(Entries shown begins)
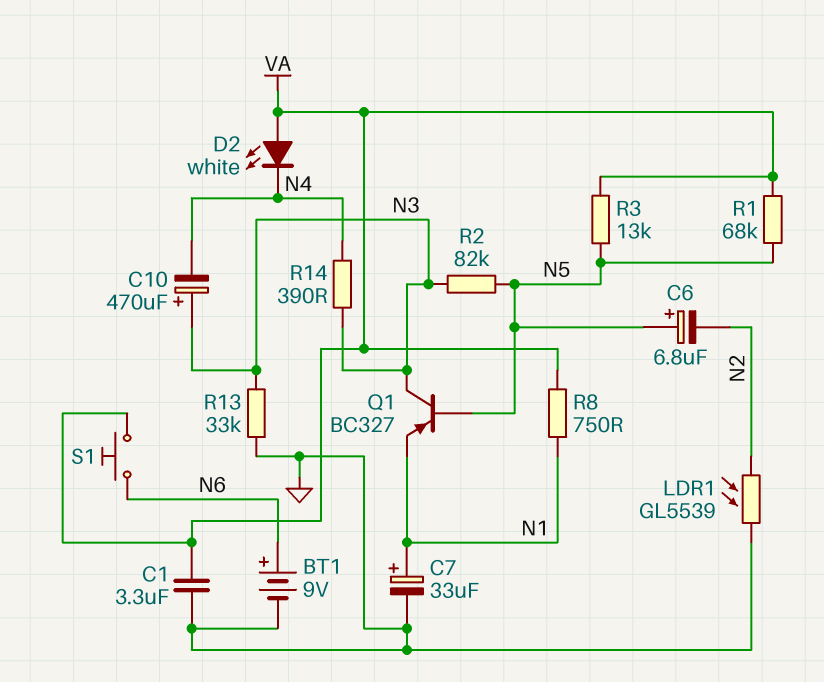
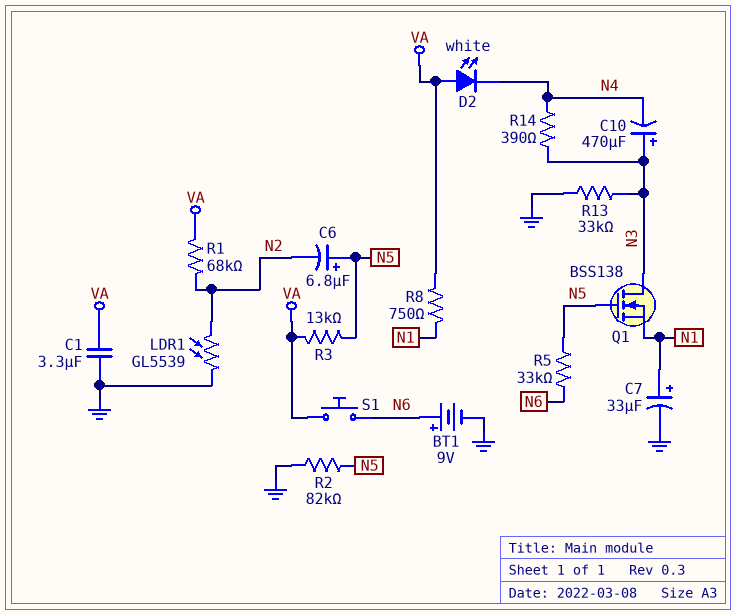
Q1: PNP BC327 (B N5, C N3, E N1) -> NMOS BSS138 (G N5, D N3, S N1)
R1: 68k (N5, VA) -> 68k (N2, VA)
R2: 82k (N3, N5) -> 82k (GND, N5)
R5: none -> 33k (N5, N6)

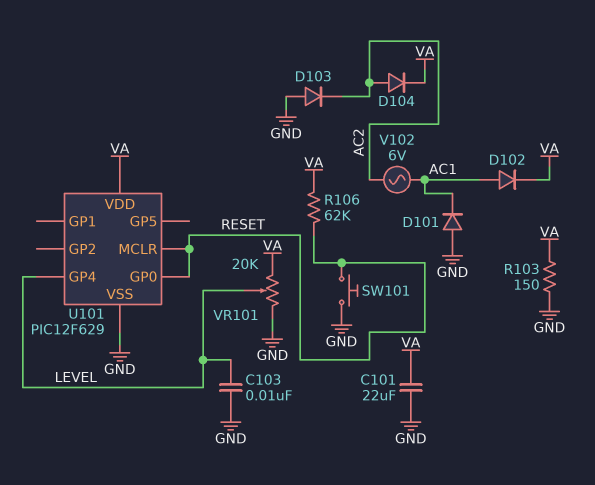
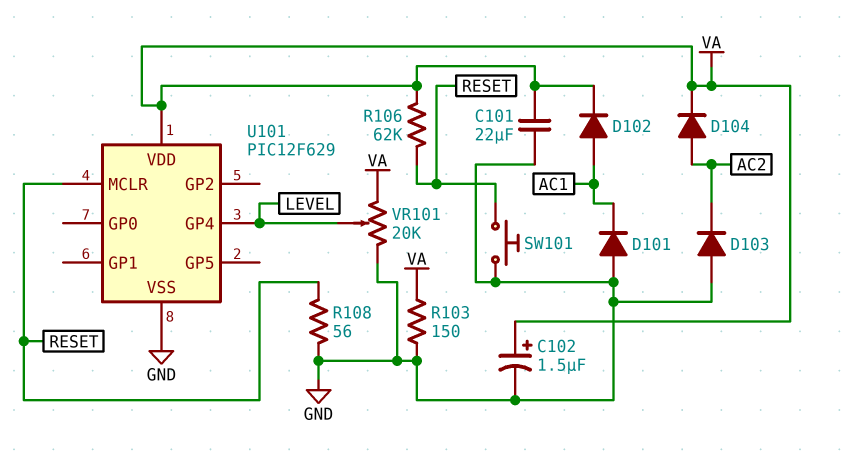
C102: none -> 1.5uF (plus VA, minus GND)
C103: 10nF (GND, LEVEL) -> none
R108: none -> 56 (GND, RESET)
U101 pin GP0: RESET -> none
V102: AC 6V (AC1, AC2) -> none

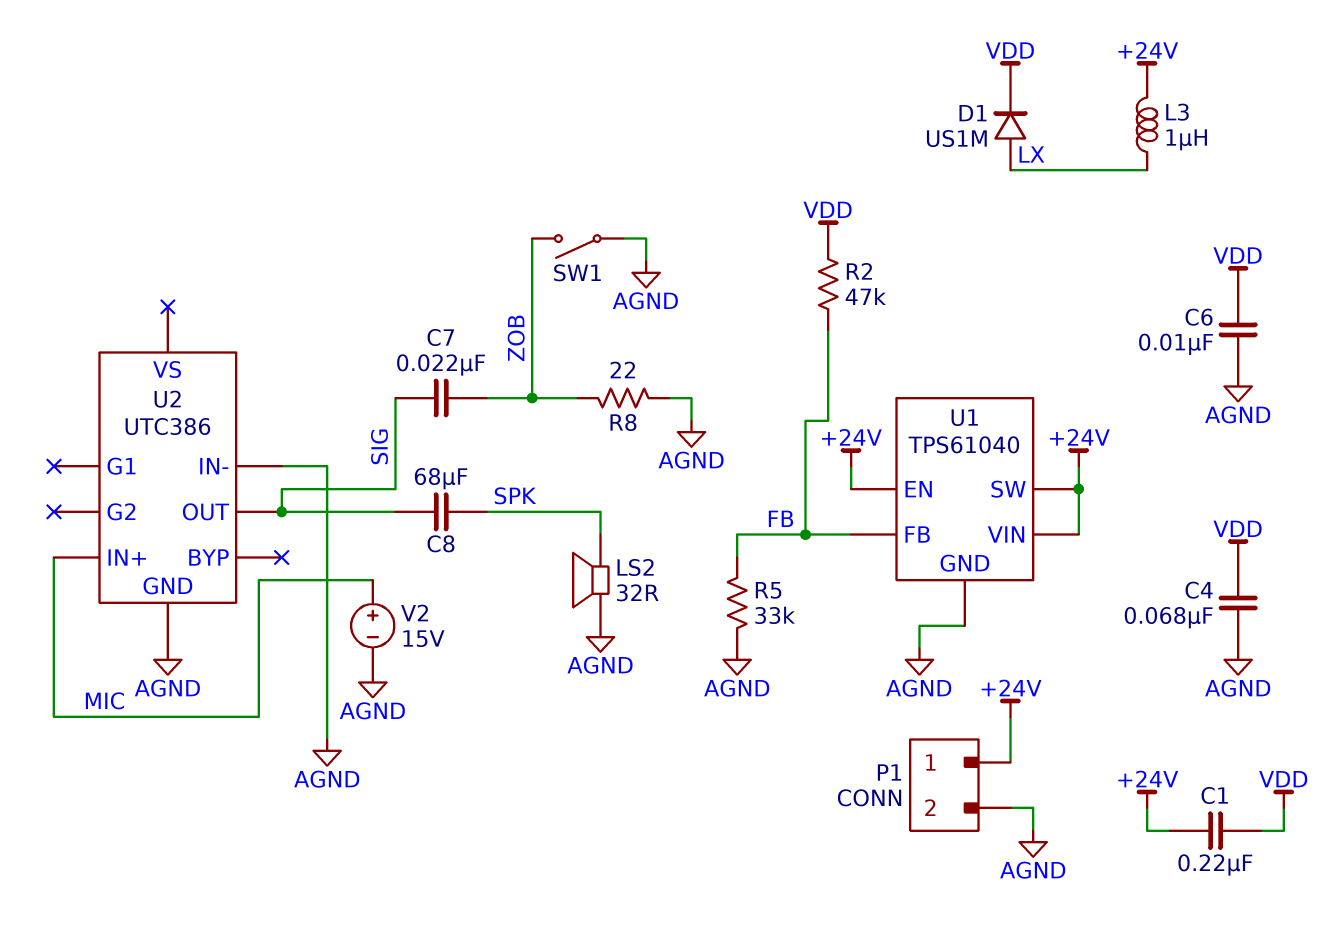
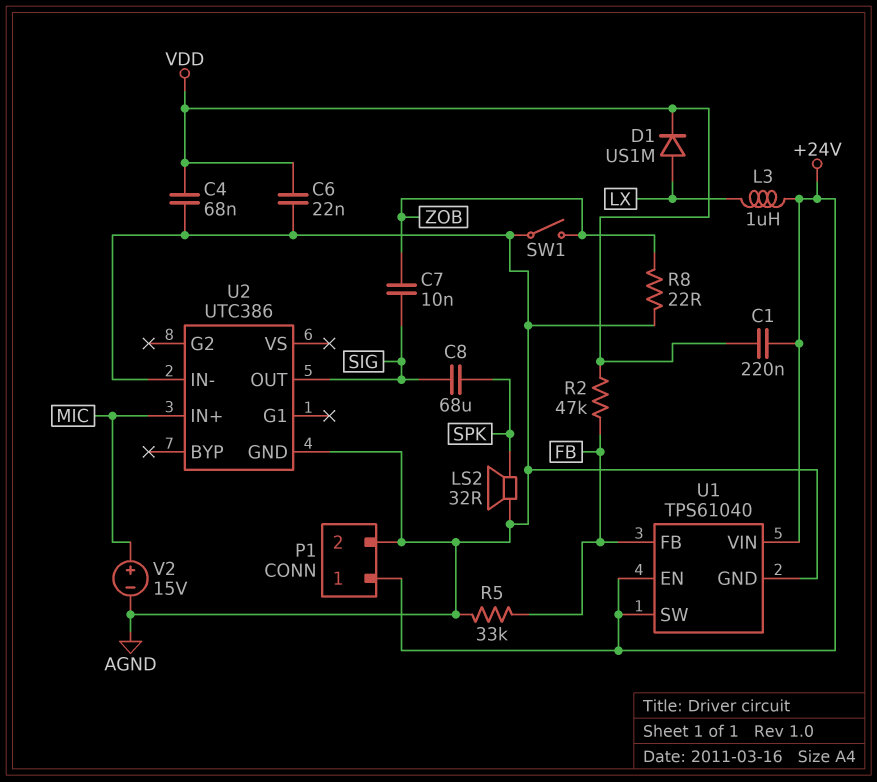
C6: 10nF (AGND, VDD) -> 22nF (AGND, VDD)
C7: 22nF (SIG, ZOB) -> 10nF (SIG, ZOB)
(Entries shown ends)
(Entries shown begins)
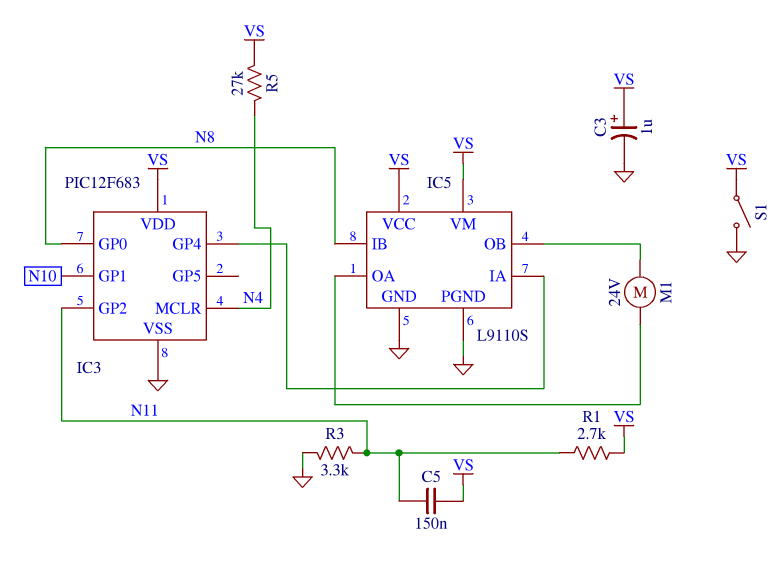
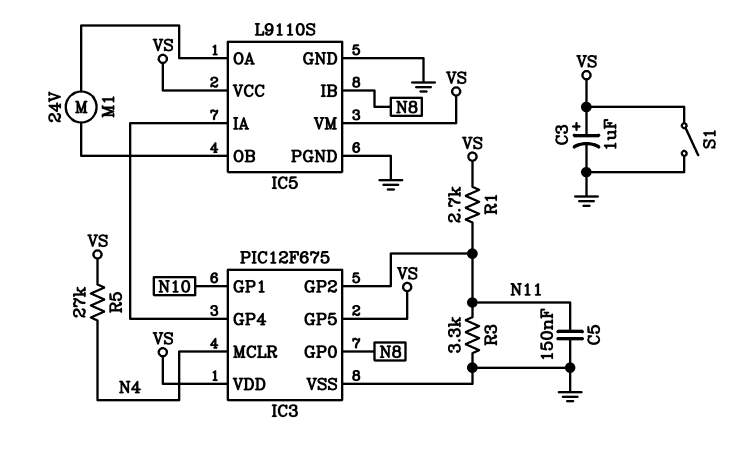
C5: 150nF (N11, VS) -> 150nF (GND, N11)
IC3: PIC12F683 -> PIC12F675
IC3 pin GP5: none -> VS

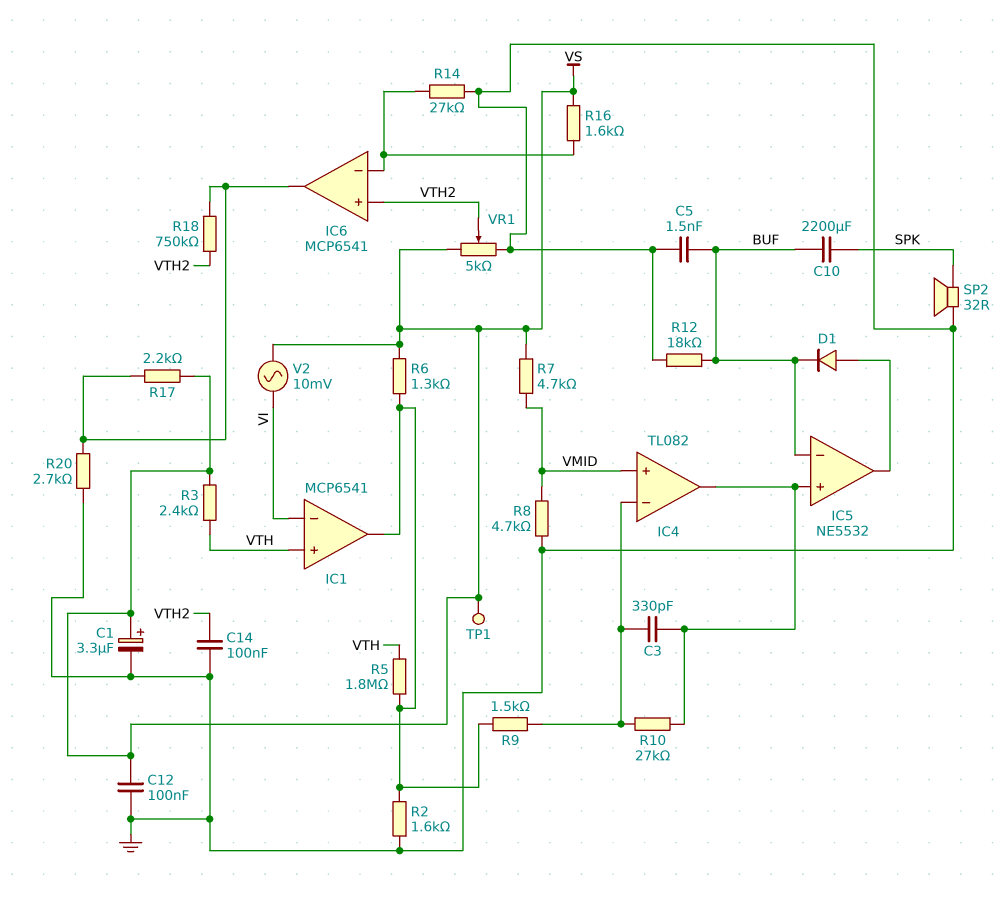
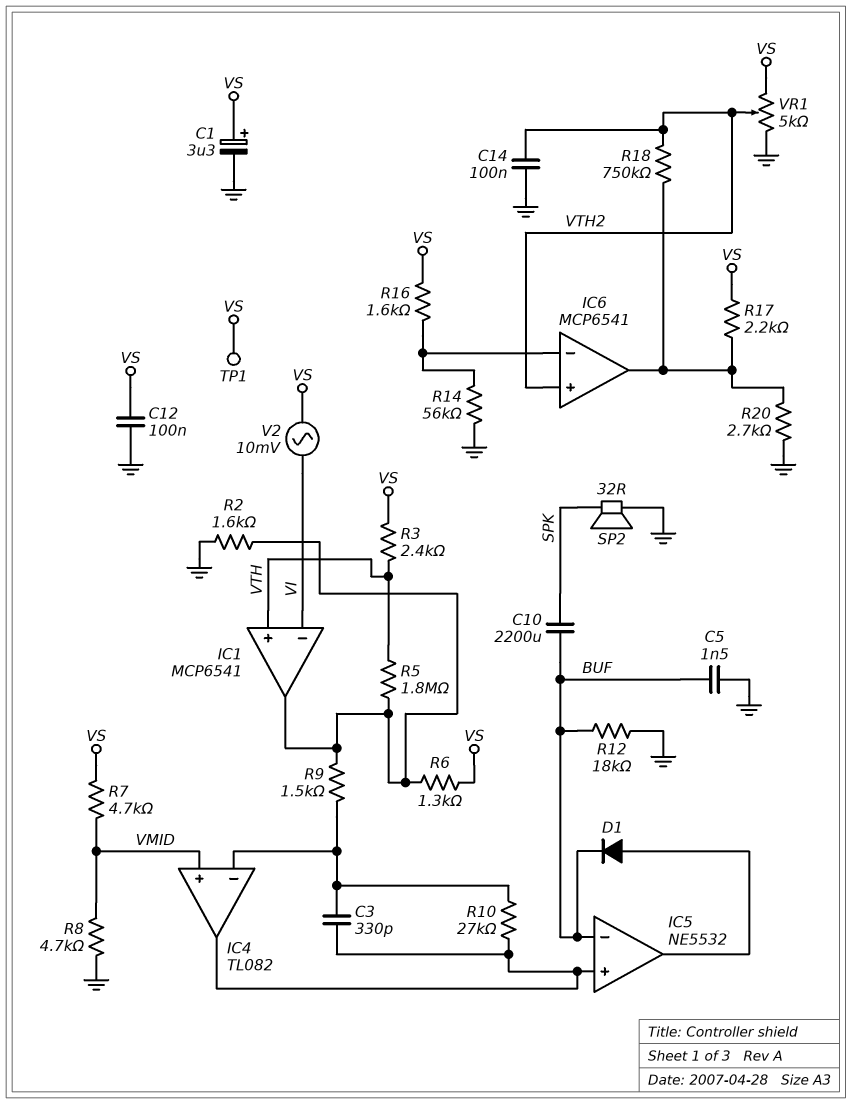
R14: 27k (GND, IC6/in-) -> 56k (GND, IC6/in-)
(Entries shown ends)
• [What the task requires]:
Please output, exactly as written, the lines above from the one holding "Q1: PNP BC327" through the one holding "C7: 22nF (SIG, ZOB) -> 10nF (SIG, ZOB)", both included, with the pictures omitted.

• [Task answer]:
Q1: PNP BC327 (B N5, C N3, E N1) -> NMOS BSS138 (G N5, D N3, S N1)
R1: 68k (N5, VA) -> 68k (N2, VA)
R2: 82k (N3, N5) -> 82k (GND, N5)
R5: none -> 33k (N5, N6)

C102: none -> 1.5uF (plus VA, minus GND)
C103: 10nF (GND, LEVEL) -> none
R108: none -> 56 (GND, RESET)
U101 pin GP0: RESET -> none
V102: AC 6V (AC1, AC2) -> none

C6: 10nF (AGND, VDD) -> 22nF (AGND, VDD)
C7: 22nF (SIG, ZOB) -> 10nF (SIG, ZOB)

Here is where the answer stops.